*Assignment*. Every record should be written out exactly, please.

Records from a dataset
%%

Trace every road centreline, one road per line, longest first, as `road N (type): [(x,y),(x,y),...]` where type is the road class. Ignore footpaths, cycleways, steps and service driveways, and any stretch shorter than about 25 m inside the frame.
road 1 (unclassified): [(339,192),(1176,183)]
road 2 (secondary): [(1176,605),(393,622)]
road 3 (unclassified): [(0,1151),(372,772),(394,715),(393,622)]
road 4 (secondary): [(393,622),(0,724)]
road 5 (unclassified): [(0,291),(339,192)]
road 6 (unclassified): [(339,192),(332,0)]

%%

*Output of the task*.
Trace every road centreline, one road per line, longest first, as `road N (type): [(x,y),(x,y),...]` where type is the road class. Ignore footpaths, cycleways, steps and service driveways, and any stretch shorter than about 25 m inside the frame.
road 1 (unclassified): [(339,192),(1176,183)]
road 2 (secondary): [(1176,605),(393,622)]
road 3 (unclassified): [(0,1151),(372,772),(394,715),(393,622)]
road 4 (secondary): [(393,622),(0,724)]
road 5 (unclassified): [(0,291),(339,192)]
road 6 (unclassified): [(339,192),(332,0)]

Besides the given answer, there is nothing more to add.